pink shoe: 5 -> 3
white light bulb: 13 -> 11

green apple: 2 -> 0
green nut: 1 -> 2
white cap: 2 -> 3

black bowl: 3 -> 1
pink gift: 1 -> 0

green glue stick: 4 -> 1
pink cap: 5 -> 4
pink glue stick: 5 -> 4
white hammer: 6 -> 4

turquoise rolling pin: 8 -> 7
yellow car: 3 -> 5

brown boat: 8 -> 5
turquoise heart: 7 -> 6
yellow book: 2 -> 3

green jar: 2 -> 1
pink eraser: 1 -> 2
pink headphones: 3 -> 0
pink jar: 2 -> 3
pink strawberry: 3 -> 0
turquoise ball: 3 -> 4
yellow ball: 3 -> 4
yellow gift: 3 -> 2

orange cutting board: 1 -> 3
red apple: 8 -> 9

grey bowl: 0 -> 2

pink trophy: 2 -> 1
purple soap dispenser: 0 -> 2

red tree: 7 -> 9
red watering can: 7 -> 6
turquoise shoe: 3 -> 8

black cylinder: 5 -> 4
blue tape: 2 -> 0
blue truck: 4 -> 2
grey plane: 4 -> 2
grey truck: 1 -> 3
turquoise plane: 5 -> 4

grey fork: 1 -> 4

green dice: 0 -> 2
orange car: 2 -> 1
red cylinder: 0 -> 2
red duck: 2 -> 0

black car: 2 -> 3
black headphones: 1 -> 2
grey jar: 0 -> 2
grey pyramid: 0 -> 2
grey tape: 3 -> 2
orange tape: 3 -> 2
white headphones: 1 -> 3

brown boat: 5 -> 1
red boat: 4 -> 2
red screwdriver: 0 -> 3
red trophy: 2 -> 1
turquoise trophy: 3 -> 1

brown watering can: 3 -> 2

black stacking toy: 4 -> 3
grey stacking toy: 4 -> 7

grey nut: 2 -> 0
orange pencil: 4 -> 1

====================

* _JOB ITEM_
Filter the data above, keeping only lines that include the string "pink".

* _RESPONSE TO THE TASK_
pink shoe: 5 -> 3
pink gift: 1 -> 0
pink cap: 5 -> 4
pink glue stick: 5 -> 4
pink eraser: 1 -> 2
pink headphones: 3 -> 0
pink jar: 2 -> 3
pink strawberry: 3 -> 0
pink trophy: 2 -> 1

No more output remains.